| Aufgabenstellung |
Drucken Sie die folgenden Zeilen vollständig und ohne jede Abweichung aus.

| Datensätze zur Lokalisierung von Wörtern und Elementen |

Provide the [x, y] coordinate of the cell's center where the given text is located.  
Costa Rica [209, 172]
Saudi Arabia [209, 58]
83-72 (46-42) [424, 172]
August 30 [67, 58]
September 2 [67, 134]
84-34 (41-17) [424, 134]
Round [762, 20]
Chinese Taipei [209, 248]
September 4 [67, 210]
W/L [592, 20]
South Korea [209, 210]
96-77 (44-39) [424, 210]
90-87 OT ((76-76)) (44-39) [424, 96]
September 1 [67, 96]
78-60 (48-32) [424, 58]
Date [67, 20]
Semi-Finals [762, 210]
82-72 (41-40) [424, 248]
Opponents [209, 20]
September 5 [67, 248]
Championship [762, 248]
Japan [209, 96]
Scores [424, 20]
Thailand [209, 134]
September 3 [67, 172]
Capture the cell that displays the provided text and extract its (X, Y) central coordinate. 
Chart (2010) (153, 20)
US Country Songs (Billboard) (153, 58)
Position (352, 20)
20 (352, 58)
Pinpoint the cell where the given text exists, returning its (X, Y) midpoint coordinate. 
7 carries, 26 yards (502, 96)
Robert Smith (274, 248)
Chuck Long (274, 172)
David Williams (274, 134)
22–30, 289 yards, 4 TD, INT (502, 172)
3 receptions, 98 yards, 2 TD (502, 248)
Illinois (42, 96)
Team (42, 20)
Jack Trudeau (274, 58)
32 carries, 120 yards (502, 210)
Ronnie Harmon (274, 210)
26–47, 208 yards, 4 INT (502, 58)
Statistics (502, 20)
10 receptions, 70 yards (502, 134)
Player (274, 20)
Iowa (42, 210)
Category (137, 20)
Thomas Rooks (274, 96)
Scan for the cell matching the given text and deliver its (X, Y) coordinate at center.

| Musterlösung |
Provide the [x, y] coordinate of the cell's center where the given text is located.  
Costa Rica [209, 172]
Saudi Arabia [209, 58]
83-72 (46-42) [424, 172]
August 30 [67, 58]
September 2 [67, 134]
84-34 (41-17) [424, 134]
Round [762, 20]
Chinese Taipei [209, 248]
September 4 [67, 210]
W/L [592, 20]
South Korea [209, 210]
96-77 (44-39) [424, 210]
90-87 OT ((76-76)) (44-39) [424, 96]
September 1 [67, 96]
78-60 (48-32) [424, 58]
Date [67, 20]
Semi-Finals [762, 210]
82-72 (41-40) [424, 248]
Opponents [209, 20]
September 5 [67, 248]
Championship [762, 248]
Japan [209, 96]
Scores [424, 20]
Thailand [209, 134]
September 3 [67, 172]
Capture the cell that displays the provided text and extract its (X, Y) central coordinate. 
Chart (2010) (153, 20)
US Country Songs (Billboard) (153, 58)
Position (352, 20)
20 (352, 58)
Pinpoint the cell where the given text exists, returning its (X, Y) midpoint coordinate. 
7 carries, 26 yards (502, 96)
Robert Smith (274, 248)
Chuck Long (274, 172)
David Williams (274, 134)
22–30, 289 yards, 4 TD, INT (502, 172)
3 receptions, 98 yards, 2 TD (502, 248)
Illinois (42, 96)
Team (42, 20)
Jack Trudeau (274, 58)
32 carries, 120 yards (502, 210)
Ronnie Harmon (274, 210)
26–47, 208 yards, 4 INT (502, 58)
Statistics (502, 20)
10 receptions, 70 yards (502, 134)
Player (274, 20)
Iowa (42, 210)
Category (137, 20)
Thomas Rooks (274, 96)
Scan for the cell matching the given text and deliver its (X, Y) coordinate at center.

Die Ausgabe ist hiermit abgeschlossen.